Task description: Print each entry exactly, all the way through.
(Dataset excerpts begins)
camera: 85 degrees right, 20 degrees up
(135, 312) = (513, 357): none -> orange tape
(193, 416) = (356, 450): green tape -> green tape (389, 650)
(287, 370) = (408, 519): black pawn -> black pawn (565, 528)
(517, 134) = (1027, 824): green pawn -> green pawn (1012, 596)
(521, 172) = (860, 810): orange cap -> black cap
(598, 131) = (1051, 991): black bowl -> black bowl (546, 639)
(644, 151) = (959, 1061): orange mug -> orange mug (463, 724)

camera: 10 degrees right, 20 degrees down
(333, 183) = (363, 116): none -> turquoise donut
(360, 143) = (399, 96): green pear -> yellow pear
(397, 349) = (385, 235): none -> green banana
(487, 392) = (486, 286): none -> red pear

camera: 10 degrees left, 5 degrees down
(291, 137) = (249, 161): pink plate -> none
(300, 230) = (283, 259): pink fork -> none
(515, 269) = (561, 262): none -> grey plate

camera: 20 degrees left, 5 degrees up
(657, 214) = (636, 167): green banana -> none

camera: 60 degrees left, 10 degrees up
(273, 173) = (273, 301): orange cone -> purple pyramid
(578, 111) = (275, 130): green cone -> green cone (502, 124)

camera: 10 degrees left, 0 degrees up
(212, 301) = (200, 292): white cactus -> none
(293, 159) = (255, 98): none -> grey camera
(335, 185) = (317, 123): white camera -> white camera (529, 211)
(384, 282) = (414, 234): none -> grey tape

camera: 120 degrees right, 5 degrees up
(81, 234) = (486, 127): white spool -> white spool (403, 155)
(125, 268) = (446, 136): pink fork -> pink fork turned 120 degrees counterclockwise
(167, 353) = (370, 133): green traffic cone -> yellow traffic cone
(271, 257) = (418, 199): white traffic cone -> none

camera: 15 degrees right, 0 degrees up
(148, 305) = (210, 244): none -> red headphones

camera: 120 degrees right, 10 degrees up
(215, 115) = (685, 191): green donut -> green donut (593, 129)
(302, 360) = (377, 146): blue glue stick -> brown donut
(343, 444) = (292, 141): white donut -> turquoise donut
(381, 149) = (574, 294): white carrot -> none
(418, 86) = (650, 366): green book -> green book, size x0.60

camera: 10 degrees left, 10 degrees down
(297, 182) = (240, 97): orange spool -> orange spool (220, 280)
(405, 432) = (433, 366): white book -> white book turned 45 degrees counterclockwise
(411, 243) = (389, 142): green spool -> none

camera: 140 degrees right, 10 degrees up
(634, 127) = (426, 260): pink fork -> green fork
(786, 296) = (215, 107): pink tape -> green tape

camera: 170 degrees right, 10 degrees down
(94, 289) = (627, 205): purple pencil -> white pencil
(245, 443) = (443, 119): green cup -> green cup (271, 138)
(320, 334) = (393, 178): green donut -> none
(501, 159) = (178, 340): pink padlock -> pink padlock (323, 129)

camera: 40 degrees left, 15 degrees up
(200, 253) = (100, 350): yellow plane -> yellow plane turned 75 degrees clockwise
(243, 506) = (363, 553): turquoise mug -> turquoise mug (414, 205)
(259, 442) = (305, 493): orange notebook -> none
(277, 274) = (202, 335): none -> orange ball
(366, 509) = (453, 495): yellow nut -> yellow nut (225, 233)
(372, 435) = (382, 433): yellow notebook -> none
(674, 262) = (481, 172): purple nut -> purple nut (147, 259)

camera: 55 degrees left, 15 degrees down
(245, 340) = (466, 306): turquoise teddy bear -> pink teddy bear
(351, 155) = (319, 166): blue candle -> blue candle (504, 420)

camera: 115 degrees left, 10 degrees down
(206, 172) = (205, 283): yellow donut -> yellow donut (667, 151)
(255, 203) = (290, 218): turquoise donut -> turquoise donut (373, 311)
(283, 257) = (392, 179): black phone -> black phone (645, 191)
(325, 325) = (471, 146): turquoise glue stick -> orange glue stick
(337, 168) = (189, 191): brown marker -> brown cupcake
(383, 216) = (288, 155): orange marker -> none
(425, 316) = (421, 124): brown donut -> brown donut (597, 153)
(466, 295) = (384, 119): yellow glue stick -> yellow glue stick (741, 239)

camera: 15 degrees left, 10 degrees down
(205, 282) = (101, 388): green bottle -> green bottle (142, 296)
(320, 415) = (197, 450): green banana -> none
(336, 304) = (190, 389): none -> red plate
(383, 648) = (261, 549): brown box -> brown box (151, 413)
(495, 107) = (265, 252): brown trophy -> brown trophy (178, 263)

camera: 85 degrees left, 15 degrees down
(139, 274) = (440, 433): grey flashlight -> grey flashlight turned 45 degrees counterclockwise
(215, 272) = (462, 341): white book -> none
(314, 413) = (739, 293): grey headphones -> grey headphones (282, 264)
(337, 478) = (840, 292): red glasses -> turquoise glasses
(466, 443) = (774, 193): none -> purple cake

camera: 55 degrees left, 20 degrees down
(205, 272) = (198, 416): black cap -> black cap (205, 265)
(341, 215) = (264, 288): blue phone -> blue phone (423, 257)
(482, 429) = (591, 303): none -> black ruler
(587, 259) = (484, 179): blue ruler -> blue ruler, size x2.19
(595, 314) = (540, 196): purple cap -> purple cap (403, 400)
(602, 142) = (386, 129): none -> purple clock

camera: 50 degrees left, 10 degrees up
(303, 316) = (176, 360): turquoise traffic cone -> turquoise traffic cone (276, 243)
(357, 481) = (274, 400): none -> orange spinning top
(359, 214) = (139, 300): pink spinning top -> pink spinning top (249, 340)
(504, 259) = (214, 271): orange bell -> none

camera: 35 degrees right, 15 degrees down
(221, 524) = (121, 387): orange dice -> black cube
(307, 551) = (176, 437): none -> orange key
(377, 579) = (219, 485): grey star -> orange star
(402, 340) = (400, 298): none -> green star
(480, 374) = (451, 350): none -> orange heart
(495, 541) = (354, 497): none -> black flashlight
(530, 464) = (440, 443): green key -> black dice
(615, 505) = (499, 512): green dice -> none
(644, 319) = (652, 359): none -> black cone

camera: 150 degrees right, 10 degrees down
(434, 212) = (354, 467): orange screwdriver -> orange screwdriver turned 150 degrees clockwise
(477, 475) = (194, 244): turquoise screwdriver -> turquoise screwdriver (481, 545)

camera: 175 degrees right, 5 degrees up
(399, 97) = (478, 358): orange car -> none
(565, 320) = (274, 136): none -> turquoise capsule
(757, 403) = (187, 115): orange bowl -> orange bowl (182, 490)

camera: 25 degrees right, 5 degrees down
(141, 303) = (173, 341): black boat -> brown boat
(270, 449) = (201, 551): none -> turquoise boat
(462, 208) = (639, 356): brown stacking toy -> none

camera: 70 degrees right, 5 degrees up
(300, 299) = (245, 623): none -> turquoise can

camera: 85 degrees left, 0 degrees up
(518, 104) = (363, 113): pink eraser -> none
(Dataset excerpts ends)
Response below:
camera: 85 degrees right, 20 degrees up
(135, 312) = (513, 357): none -> orange tape
(193, 416) = (356, 450): green tape -> green tape (389, 650)
(287, 370) = (408, 519): black pawn -> black pawn (565, 528)
(517, 134) = (1027, 824): green pawn -> green pawn (1012, 596)
(521, 172) = (860, 810): orange cap -> black cap
(598, 131) = (1051, 991): black bowl -> black bowl (546, 639)
(644, 151) = (959, 1061): orange mug -> orange mug (463, 724)

camera: 10 degrees right, 20 degrees down
(333, 183) = (363, 116): none -> turquoise donut
(360, 143) = (399, 96): green pear -> yellow pear
(397, 349) = (385, 235): none -> green banana
(487, 392) = (486, 286): none -> red pear

camera: 10 degrees left, 5 degrees down
(291, 137) = (249, 161): pink plate -> none
(300, 230) = (283, 259): pink fork -> none
(515, 269) = (561, 262): none -> grey plate

camera: 20 degrees left, 5 degrees up
(657, 214) = (636, 167): green banana -> none

camera: 60 degrees left, 10 degrees up
(273, 173) = (273, 301): orange cone -> purple pyramid
(578, 111) = (275, 130): green cone -> green cone (502, 124)

camera: 10 degrees left, 0 degrees up
(212, 301) = (200, 292): white cactus -> none
(293, 159) = (255, 98): none -> grey camera
(335, 185) = (317, 123): white camera -> white camera (529, 211)
(384, 282) = (414, 234): none -> grey tape

camera: 120 degrees right, 5 degrees up
(81, 234) = (486, 127): white spool -> white spool (403, 155)
(125, 268) = (446, 136): pink fork -> pink fork turned 120 degrees counterclockwise
(167, 353) = (370, 133): green traffic cone -> yellow traffic cone
(271, 257) = (418, 199): white traffic cone -> none

camera: 15 degrees right, 0 degrees up
(148, 305) = (210, 244): none -> red headphones

camera: 120 degrees right, 10 degrees up
(215, 115) = (685, 191): green donut -> green donut (593, 129)
(302, 360) = (377, 146): blue glue stick -> brown donut
(343, 444) = (292, 141): white donut -> turquoise donut
(381, 149) = (574, 294): white carrot -> none
(418, 86) = (650, 366): green book -> green book, size x0.60

camera: 10 degrees left, 10 degrees down
(297, 182) = (240, 97): orange spool -> orange spool (220, 280)
(405, 432) = (433, 366): white book -> white book turned 45 degrees counterclockwise
(411, 243) = (389, 142): green spool -> none

camera: 140 degrees right, 10 degrees up
(634, 127) = (426, 260): pink fork -> green fork
(786, 296) = (215, 107): pink tape -> green tape

camera: 170 degrees right, 10 degrees down
(94, 289) = (627, 205): purple pencil -> white pencil
(245, 443) = (443, 119): green cup -> green cup (271, 138)
(320, 334) = (393, 178): green donut -> none
(501, 159) = (178, 340): pink padlock -> pink padlock (323, 129)

camera: 40 degrees left, 15 degrees up
(200, 253) = (100, 350): yellow plane -> yellow plane turned 75 degrees clockwise
(243, 506) = (363, 553): turquoise mug -> turquoise mug (414, 205)
(259, 442) = (305, 493): orange notebook -> none
(277, 274) = (202, 335): none -> orange ball
(366, 509) = (453, 495): yellow nut -> yellow nut (225, 233)
(372, 435) = (382, 433): yellow notebook -> none
(674, 262) = (481, 172): purple nut -> purple nut (147, 259)

camera: 55 degrees left, 15 degrees down
(245, 340) = (466, 306): turquoise teddy bear -> pink teddy bear
(351, 155) = (319, 166): blue candle -> blue candle (504, 420)

camera: 115 degrees left, 10 degrees down
(206, 172) = (205, 283): yellow donut -> yellow donut (667, 151)
(255, 203) = (290, 218): turquoise donut -> turquoise donut (373, 311)
(283, 257) = (392, 179): black phone -> black phone (645, 191)
(325, 325) = (471, 146): turquoise glue stick -> orange glue stick
(337, 168) = (189, 191): brown marker -> brown cupcake
(383, 216) = (288, 155): orange marker -> none
(425, 316) = (421, 124): brown donut -> brown donut (597, 153)
(466, 295) = (384, 119): yellow glue stick -> yellow glue stick (741, 239)

camera: 15 degrees left, 10 degrees down
(205, 282) = (101, 388): green bottle -> green bottle (142, 296)
(320, 415) = (197, 450): green banana -> none
(336, 304) = (190, 389): none -> red plate
(383, 648) = (261, 549): brown box -> brown box (151, 413)
(495, 107) = (265, 252): brown trophy -> brown trophy (178, 263)

camera: 85 degrees left, 15 degrees down
(139, 274) = (440, 433): grey flashlight -> grey flashlight turned 45 degrees counterclockwise
(215, 272) = (462, 341): white book -> none
(314, 413) = (739, 293): grey headphones -> grey headphones (282, 264)
(337, 478) = (840, 292): red glasses -> turquoise glasses
(466, 443) = (774, 193): none -> purple cake

camera: 55 degrees left, 20 degrees down
(205, 272) = (198, 416): black cap -> black cap (205, 265)
(341, 215) = (264, 288): blue phone -> blue phone (423, 257)
(482, 429) = (591, 303): none -> black ruler
(587, 259) = (484, 179): blue ruler -> blue ruler, size x2.19
(595, 314) = (540, 196): purple cap -> purple cap (403, 400)
(602, 142) = (386, 129): none -> purple clock

camera: 50 degrees left, 10 degrees up
(303, 316) = (176, 360): turquoise traffic cone -> turquoise traffic cone (276, 243)
(357, 481) = (274, 400): none -> orange spinning top
(359, 214) = (139, 300): pink spinning top -> pink spinning top (249, 340)
(504, 259) = (214, 271): orange bell -> none

camera: 35 degrees right, 15 degrees down
(221, 524) = (121, 387): orange dice -> black cube
(307, 551) = (176, 437): none -> orange key
(377, 579) = (219, 485): grey star -> orange star
(402, 340) = (400, 298): none -> green star
(480, 374) = (451, 350): none -> orange heart
(495, 541) = (354, 497): none -> black flashlight
(530, 464) = (440, 443): green key -> black dice
(615, 505) = (499, 512): green dice -> none
(644, 319) = (652, 359): none -> black cone

camera: 150 degrees right, 10 degrees down
(434, 212) = (354, 467): orange screwdriver -> orange screwdriver turned 150 degrees clockwise
(477, 475) = (194, 244): turquoise screwdriver -> turquoise screwdriver (481, 545)

camera: 175 degrees right, 5 degrees up
(399, 97) = (478, 358): orange car -> none
(565, 320) = (274, 136): none -> turquoise capsule
(757, 403) = (187, 115): orange bowl -> orange bowl (182, 490)

camera: 25 degrees right, 5 degrees down
(141, 303) = (173, 341): black boat -> brown boat
(270, 449) = (201, 551): none -> turquoise boat
(462, 208) = (639, 356): brown stacking toy -> none

camera: 70 degrees right, 5 degrees up
(300, 299) = (245, 623): none -> turquoise can

camera: 85 degrees left, 0 degrees up
(518, 104) = (363, 113): pink eraser -> none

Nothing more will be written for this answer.